§ How to complete this task:
Please copy each line of the listing below in which the word "white" appears.

BEGIN Records

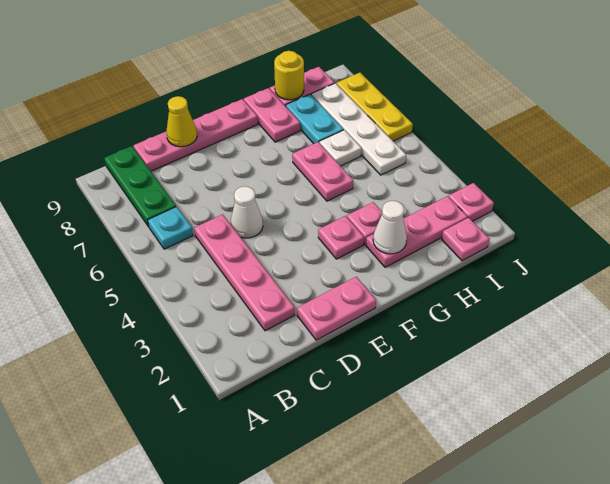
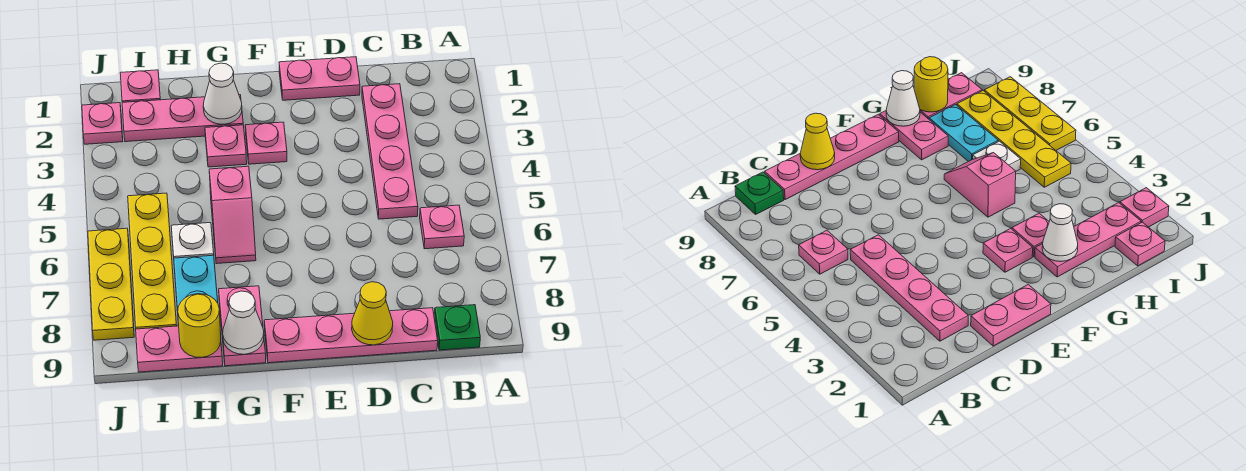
cyan plate B6 level 1 -> pink plate B6 level 1
green plate B7:B9 level 1 -> green plate B9 level 1
white cone D5 level 1 -> white cone G9 level 2
pink plate G5:G6 level 1 -> pink slope G5:G6 level 1 top 5
white plate I5:I8 level 1 -> yellow plate I5:I8 level 1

END Records

§ Written answer:
white cone D5 level 1 -> white cone G9 level 2
white plate I5:I8 level 1 -> yellow plate I5:I8 level 1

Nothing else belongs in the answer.